◆ **Your assignment**
Output the records below verbatim, minus the pictures.

──────── Supplied material ────────

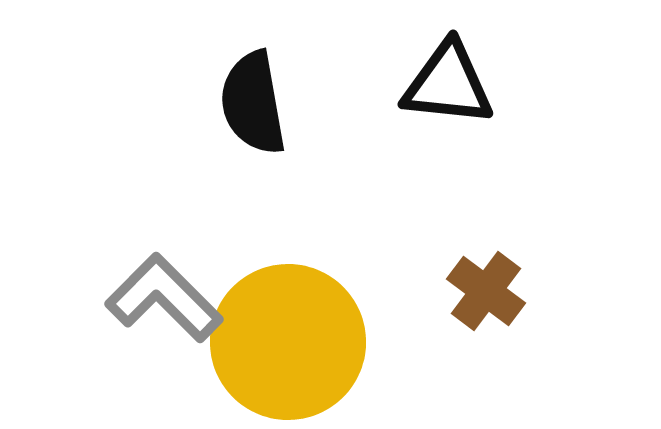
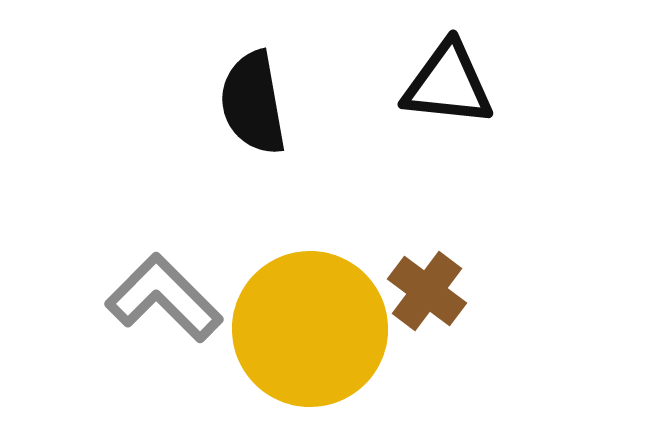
brown cross: moved 59 px left
yellow circle: moved 22 px right, 13 px up
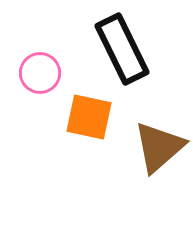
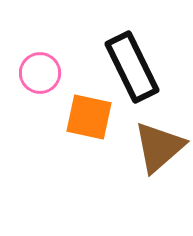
black rectangle: moved 10 px right, 18 px down
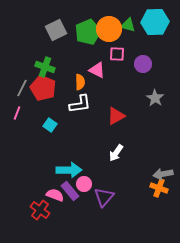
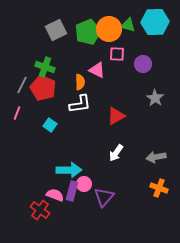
gray line: moved 3 px up
gray arrow: moved 7 px left, 17 px up
purple rectangle: moved 2 px right; rotated 54 degrees clockwise
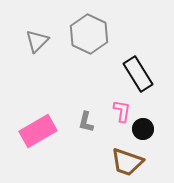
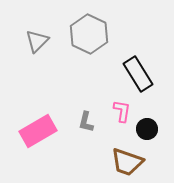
black circle: moved 4 px right
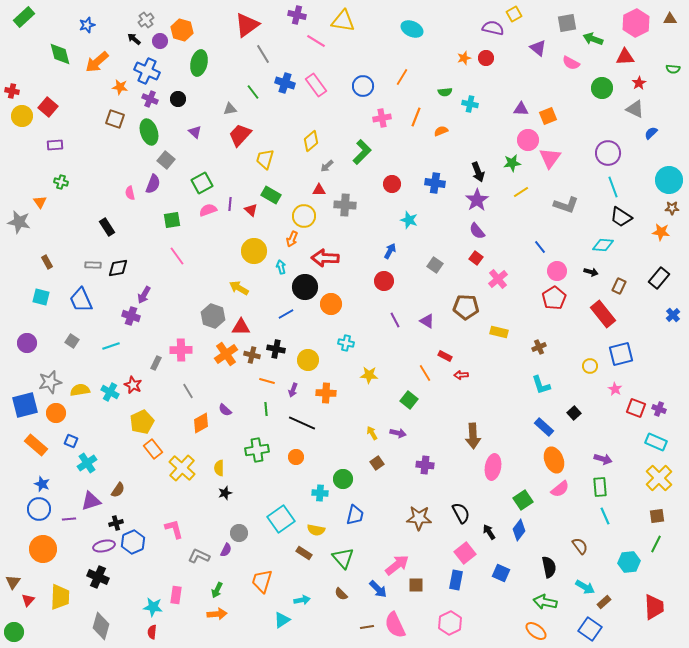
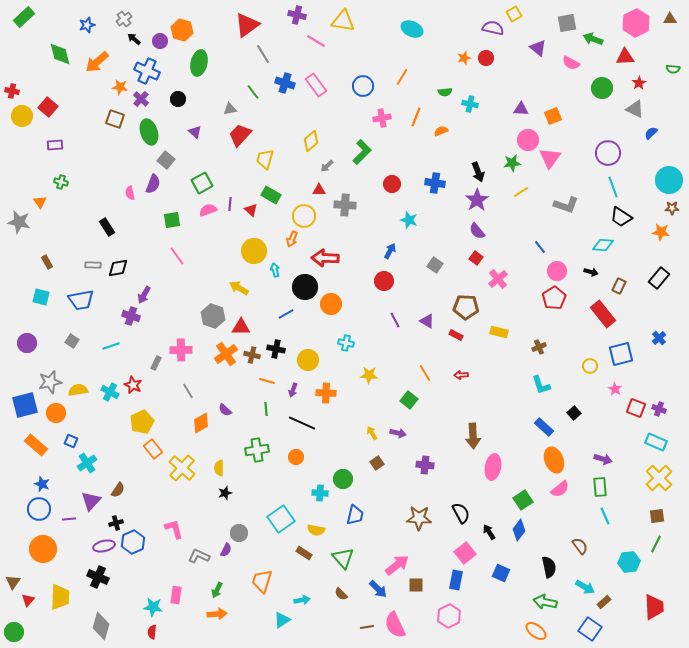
gray cross at (146, 20): moved 22 px left, 1 px up
purple cross at (150, 99): moved 9 px left; rotated 21 degrees clockwise
orange square at (548, 116): moved 5 px right
cyan arrow at (281, 267): moved 6 px left, 3 px down
blue trapezoid at (81, 300): rotated 76 degrees counterclockwise
blue cross at (673, 315): moved 14 px left, 23 px down
red rectangle at (445, 356): moved 11 px right, 21 px up
yellow semicircle at (80, 390): moved 2 px left
purple triangle at (91, 501): rotated 30 degrees counterclockwise
pink hexagon at (450, 623): moved 1 px left, 7 px up
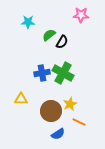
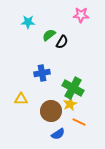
green cross: moved 10 px right, 15 px down
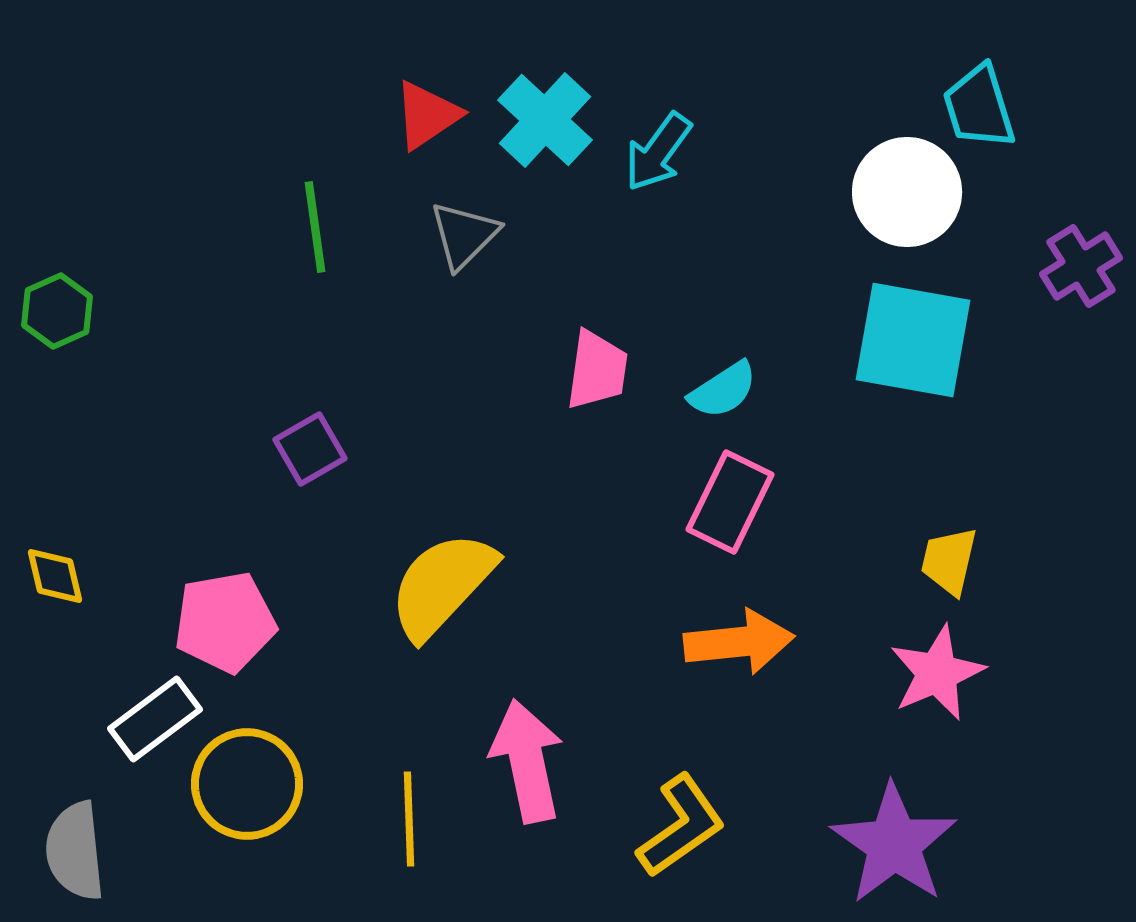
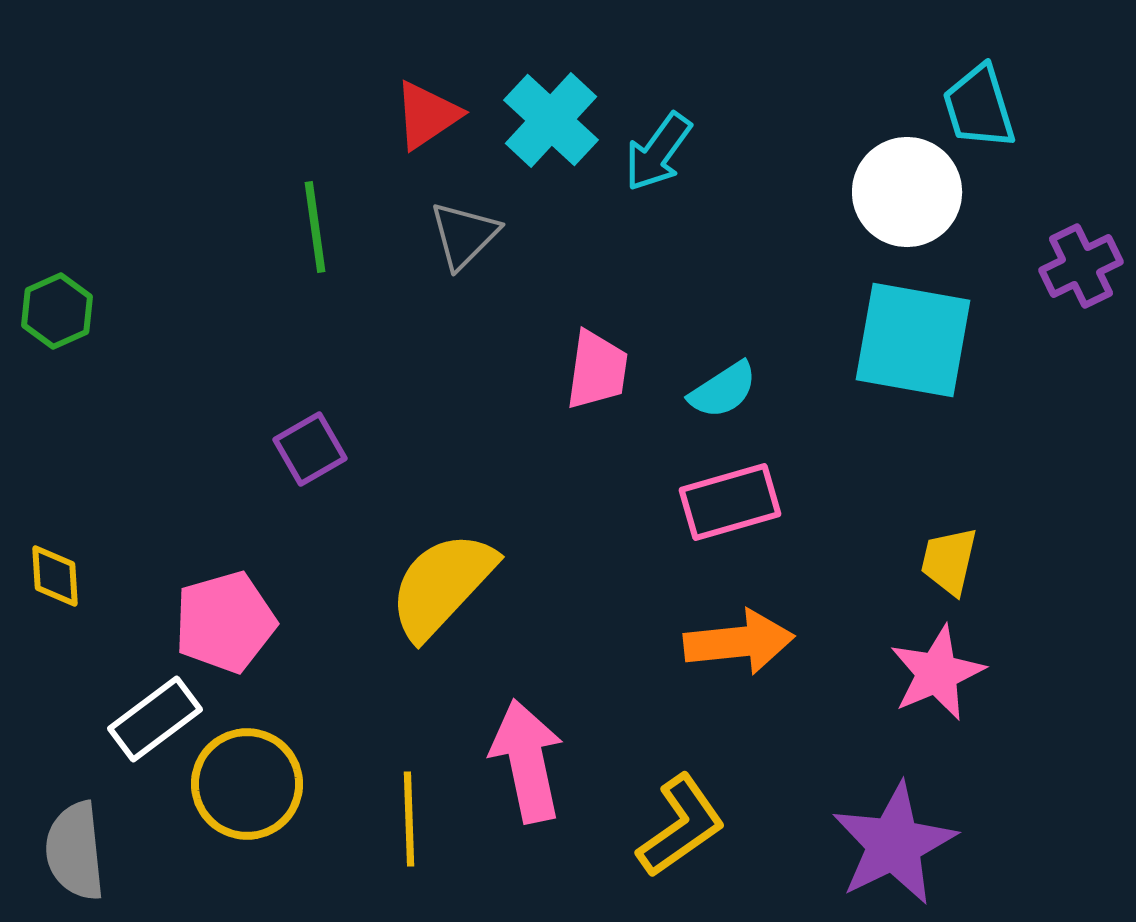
cyan cross: moved 6 px right
purple cross: rotated 6 degrees clockwise
pink rectangle: rotated 48 degrees clockwise
yellow diamond: rotated 10 degrees clockwise
pink pentagon: rotated 6 degrees counterclockwise
purple star: rotated 11 degrees clockwise
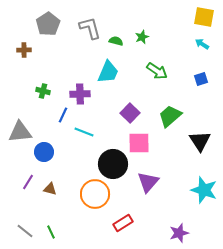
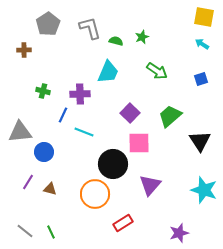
purple triangle: moved 2 px right, 3 px down
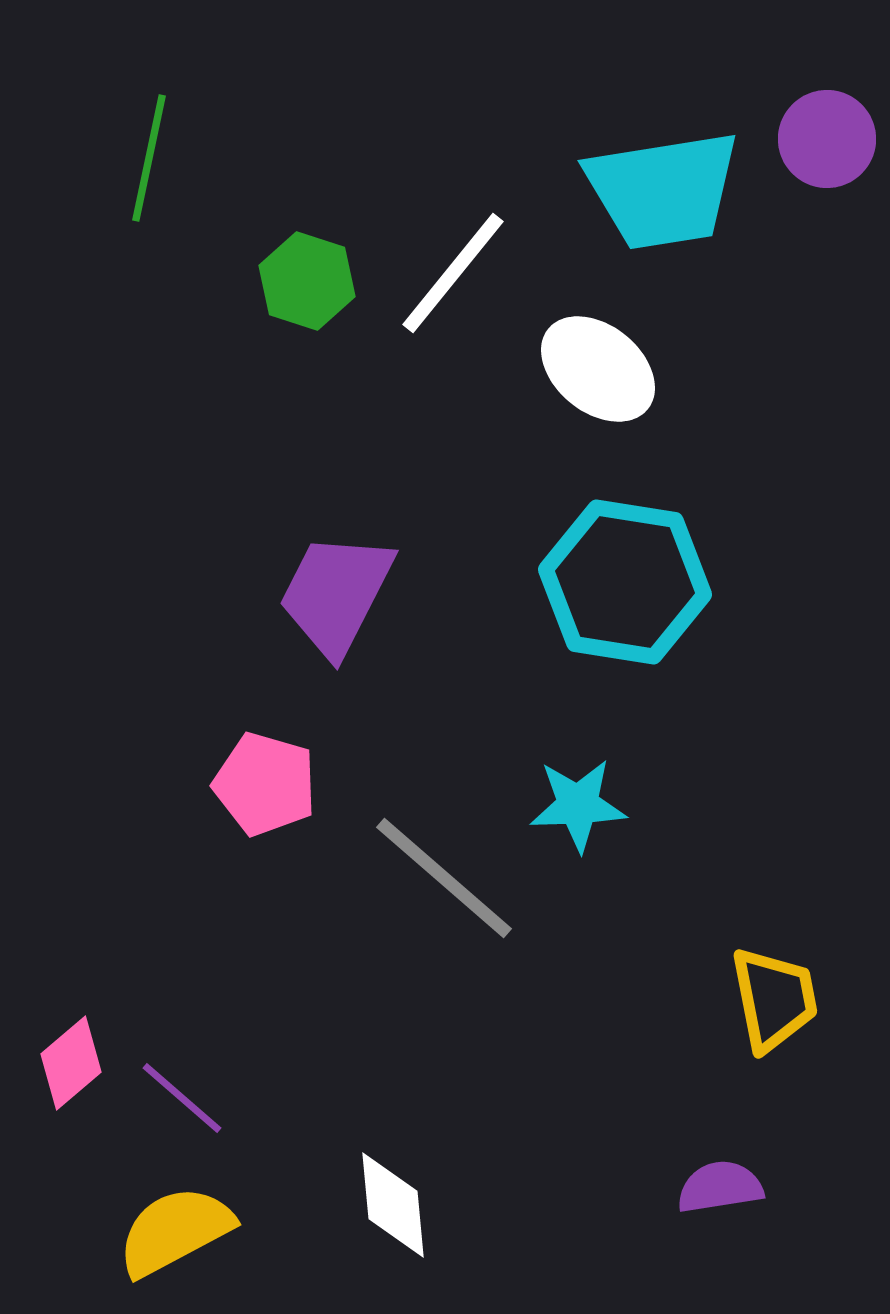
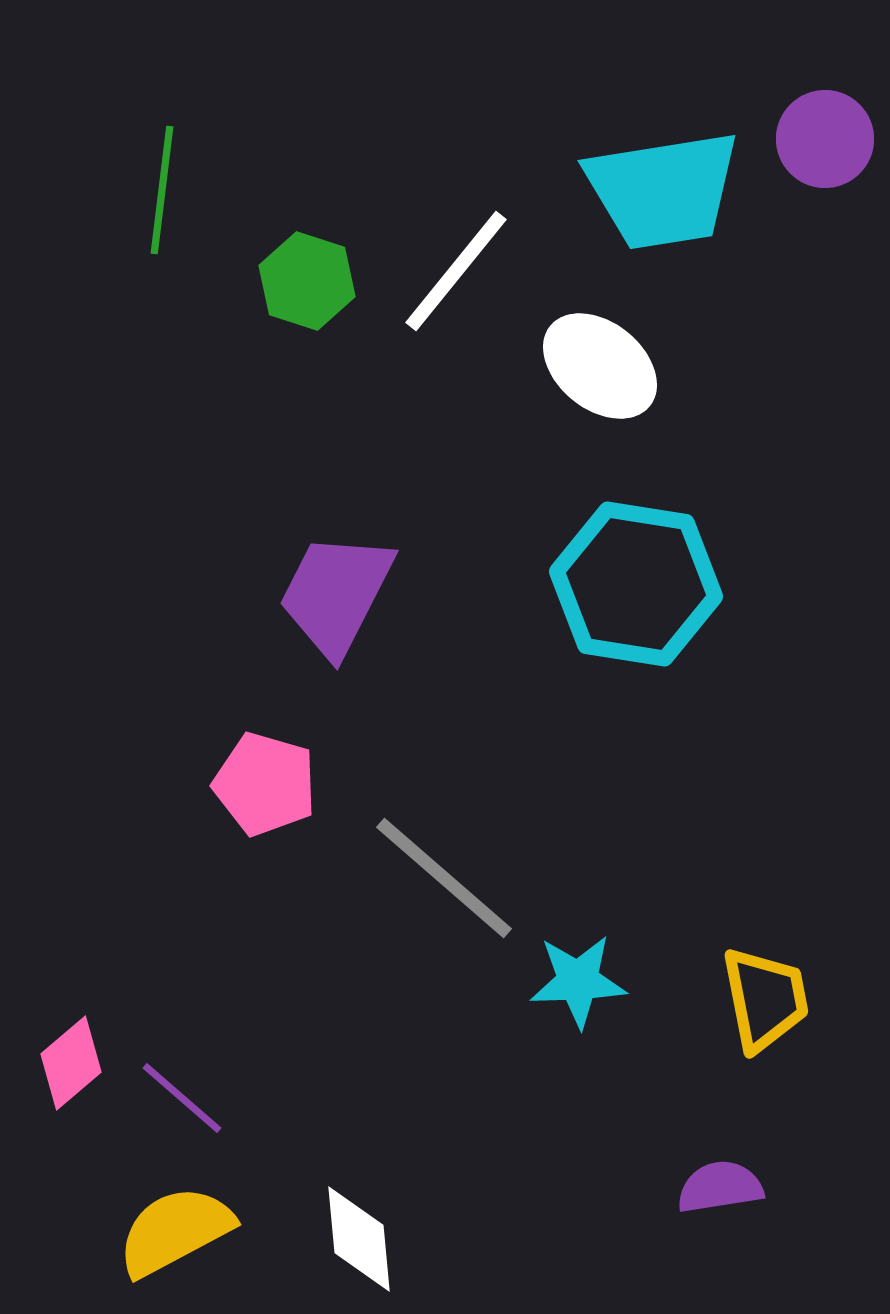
purple circle: moved 2 px left
green line: moved 13 px right, 32 px down; rotated 5 degrees counterclockwise
white line: moved 3 px right, 2 px up
white ellipse: moved 2 px right, 3 px up
cyan hexagon: moved 11 px right, 2 px down
cyan star: moved 176 px down
yellow trapezoid: moved 9 px left
white diamond: moved 34 px left, 34 px down
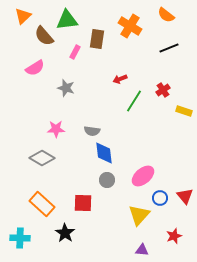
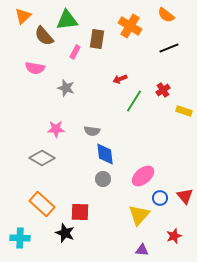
pink semicircle: rotated 42 degrees clockwise
blue diamond: moved 1 px right, 1 px down
gray circle: moved 4 px left, 1 px up
red square: moved 3 px left, 9 px down
black star: rotated 12 degrees counterclockwise
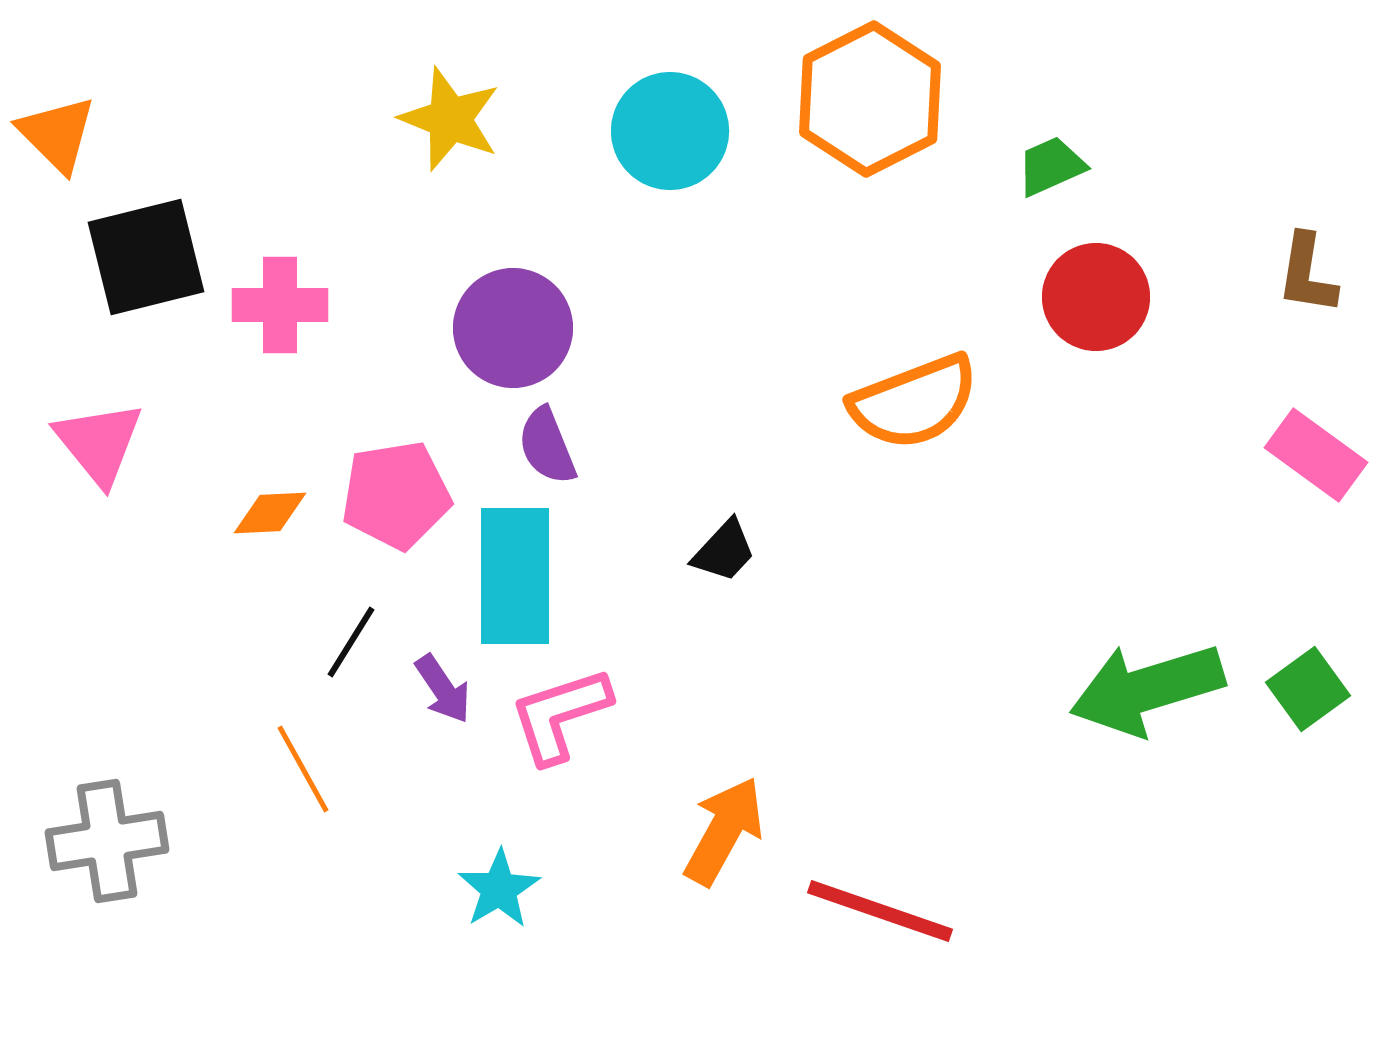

────────

◆ **Output**
brown cross: moved 59 px left
yellow circle: moved 22 px right, 13 px up
black rectangle: moved 10 px right, 18 px down
gray line: moved 3 px up
gray arrow: moved 7 px left, 17 px up
purple rectangle: moved 2 px right; rotated 54 degrees clockwise
black circle: moved 4 px right
gray cross at (146, 20): moved 22 px left, 1 px up
purple cross at (150, 99): moved 9 px left; rotated 21 degrees clockwise
orange square at (548, 116): moved 5 px right
cyan arrow at (281, 267): moved 6 px left, 3 px down
blue trapezoid at (81, 300): rotated 76 degrees counterclockwise
blue cross at (673, 315): moved 14 px left, 23 px down
red rectangle at (445, 356): moved 11 px right, 21 px up
yellow semicircle at (80, 390): moved 2 px left
purple triangle at (91, 501): rotated 30 degrees counterclockwise
pink hexagon at (450, 623): moved 1 px left, 7 px up
green cross: moved 10 px right, 15 px down
cyan cross: moved 6 px right
purple cross: rotated 6 degrees clockwise
pink rectangle: rotated 48 degrees clockwise
yellow diamond: rotated 10 degrees clockwise
pink pentagon: rotated 6 degrees counterclockwise
purple star: rotated 11 degrees clockwise
purple triangle: moved 2 px right, 3 px down
purple circle: moved 2 px left
green line: moved 13 px right, 32 px down; rotated 5 degrees counterclockwise
white line: moved 3 px right, 2 px up
white ellipse: moved 2 px right, 3 px up
cyan hexagon: moved 11 px right, 2 px down
cyan star: moved 176 px down
yellow trapezoid: moved 9 px left
white diamond: moved 34 px left, 34 px down
pink semicircle: rotated 42 degrees clockwise
blue diamond: moved 1 px right, 1 px down
gray circle: moved 4 px left, 1 px up
red square: moved 3 px left, 9 px down
black star: rotated 12 degrees counterclockwise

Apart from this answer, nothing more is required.